====== Records provided ======

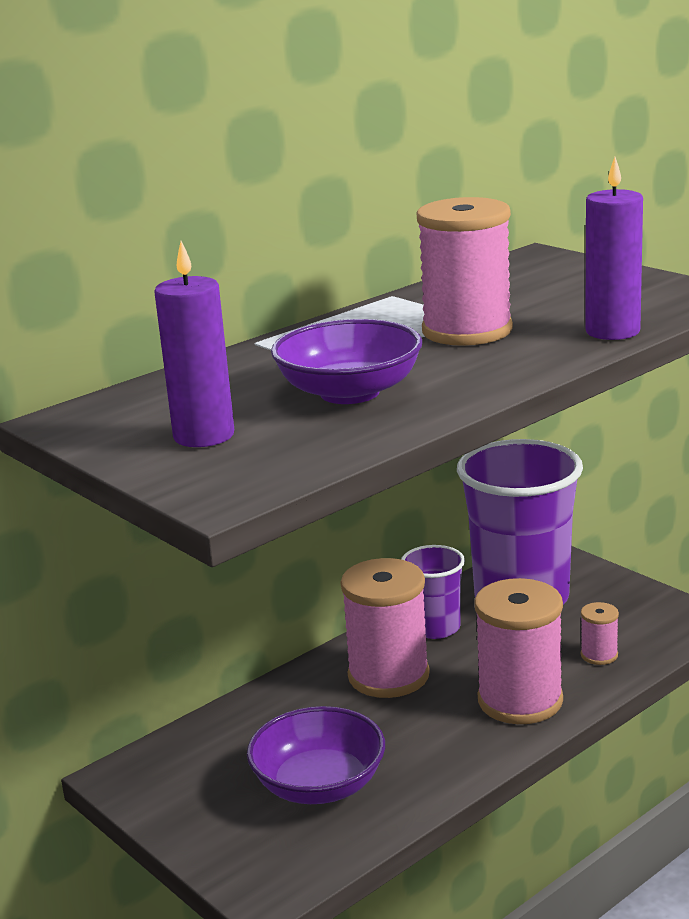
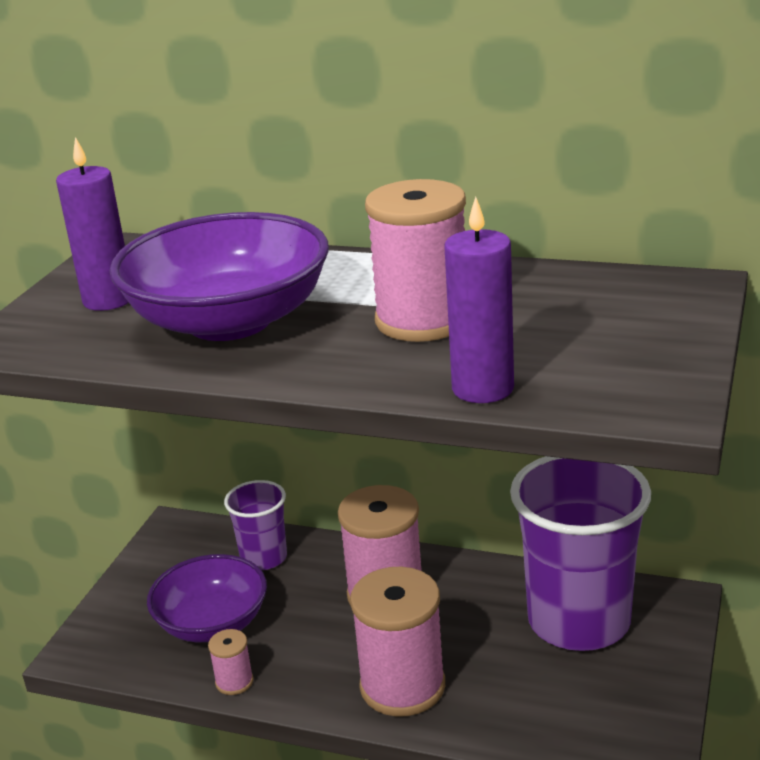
camera: 60 degrees right, 5 degrees up
(349, 392) = (229, 321): purple bowl -> purple bowl, size x1.52
(435, 628) = (481, 590): purple cup -> purple cup (264, 558)
(599, 655) = (518, 710): pink spool -> pink spool (234, 682)

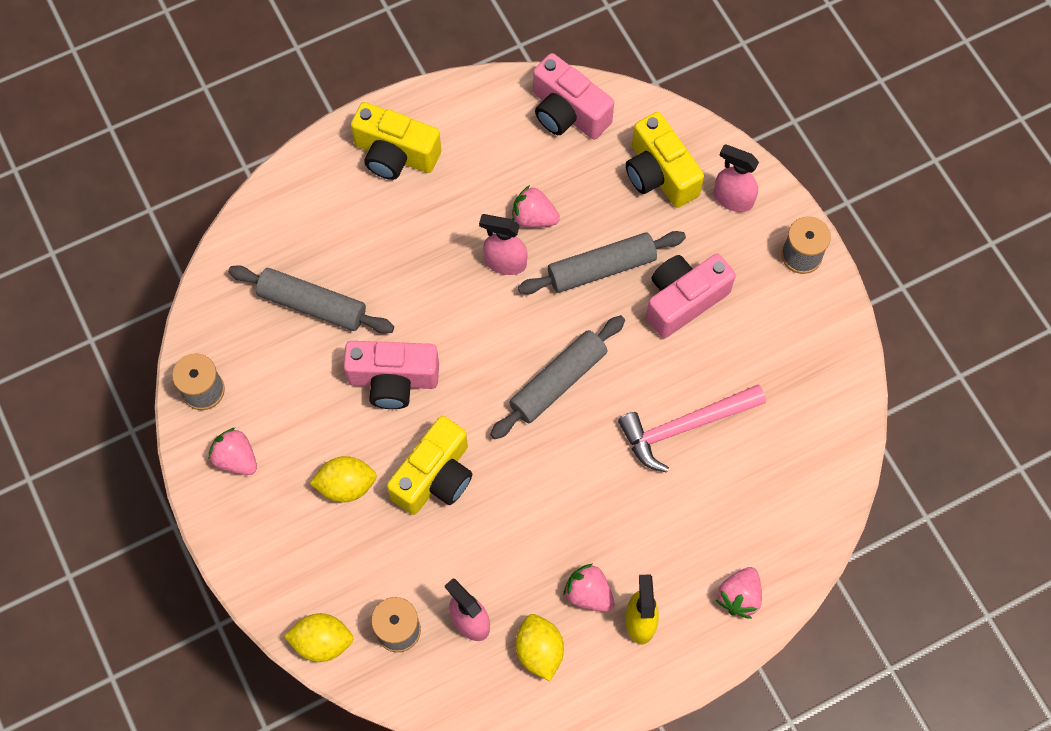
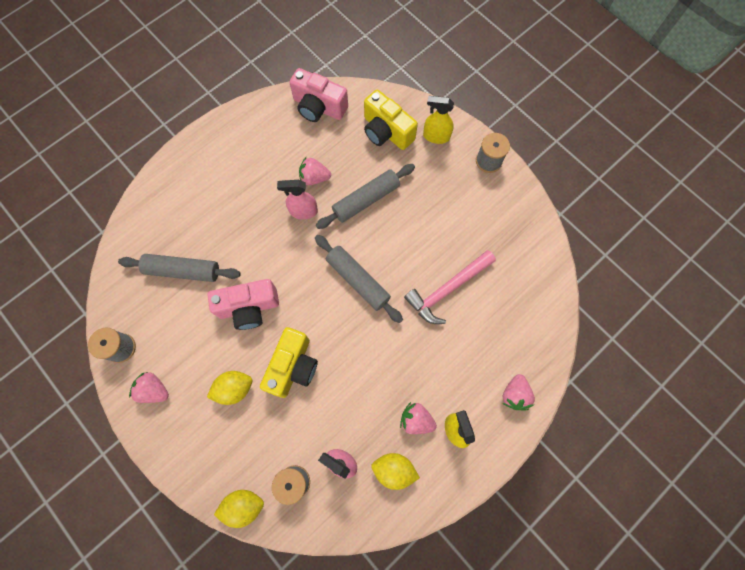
camera: 15 degrees left, 5 degrees up
(395, 154) = (215, 159): yellow camera -> none
(539, 650) = (394, 469): yellow lemon -> yellow lemon turned 45 degrees counterclockwise
(558, 381) = (358, 280): grey rolling pin -> grey rolling pin turned 75 degrees counterclockwise
(683, 300) = (423, 207): pink camera -> none
(732, 199) = (436, 136): pink spray bottle -> yellow spray bottle

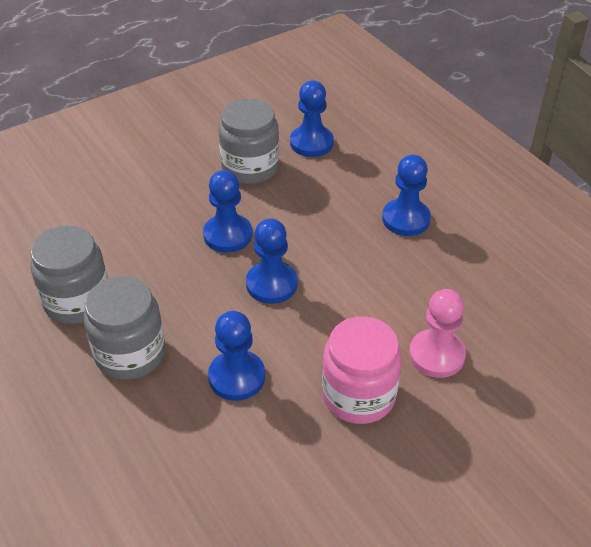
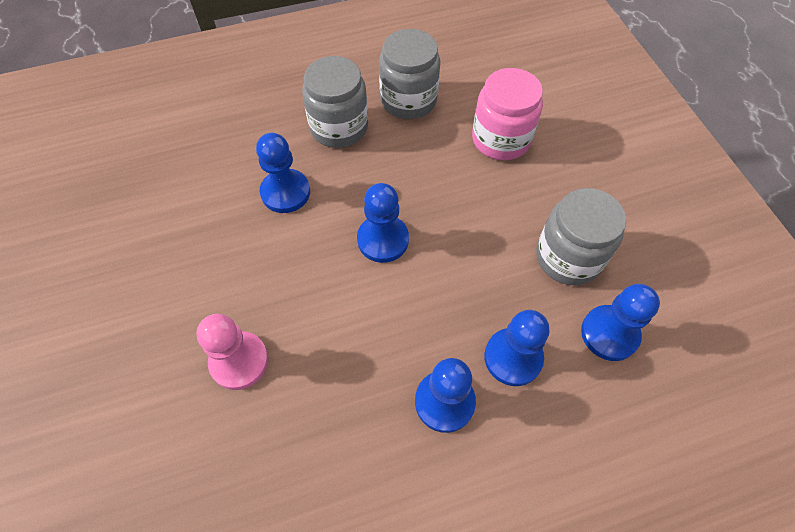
camera: 105 degrees right, 15 degrees up
(228, 235) = (462, 216): blue pawn -> blue pawn (513, 358)
(358, 395) = (226, 277): pink jar -> pink jar (501, 139)

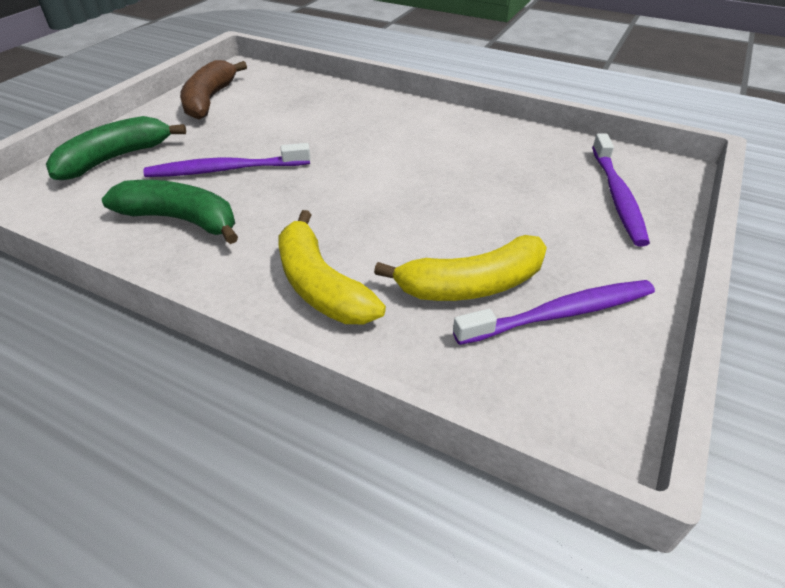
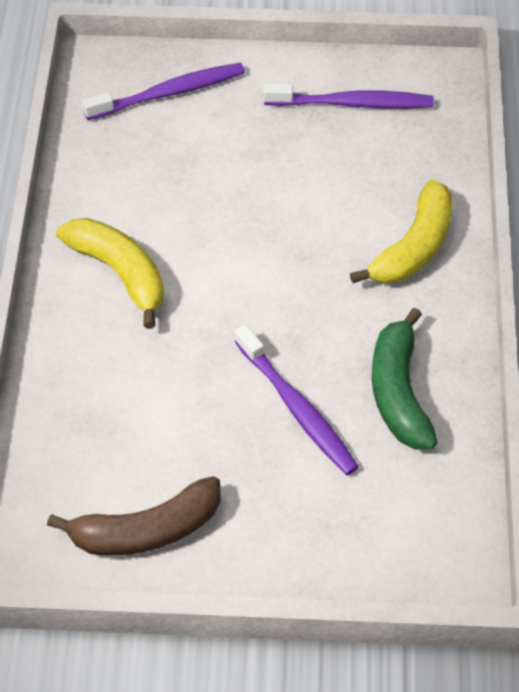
camera: 115 degrees left, 10 degrees up
(115, 158) = (337, 532): green banana -> none
(471, 285) = (353, 158): yellow banana -> yellow banana (120, 274)
(560, 314) = (352, 104): purple toothbrush -> purple toothbrush turned 135 degrees clockwise

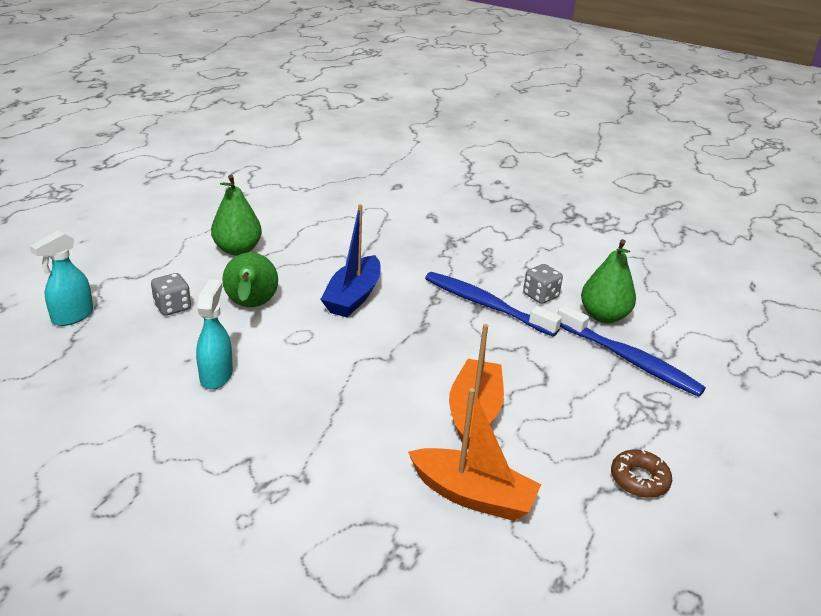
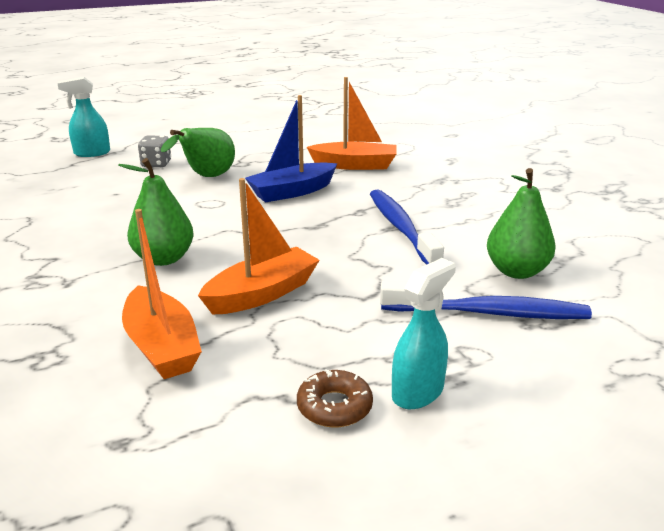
camera: 40 degrees right, 5 degrees down
(216, 375) = (117, 207): turquoise spray bottle -> turquoise spray bottle (418, 392)
(237, 250) = (254, 145): green pear -> green pear (164, 259)
(364, 247) = (355, 165): none -> orange boat
(540, 296) = (469, 237): grey dice -> none
(629, 360) = (489, 313): blue toothbrush -> blue toothbrush turned 75 degrees counterclockwise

======

» **Prompt**: Your answer should be a single number, which is the count of lines in the data above that include the word "left".

» **Expected answer**: 2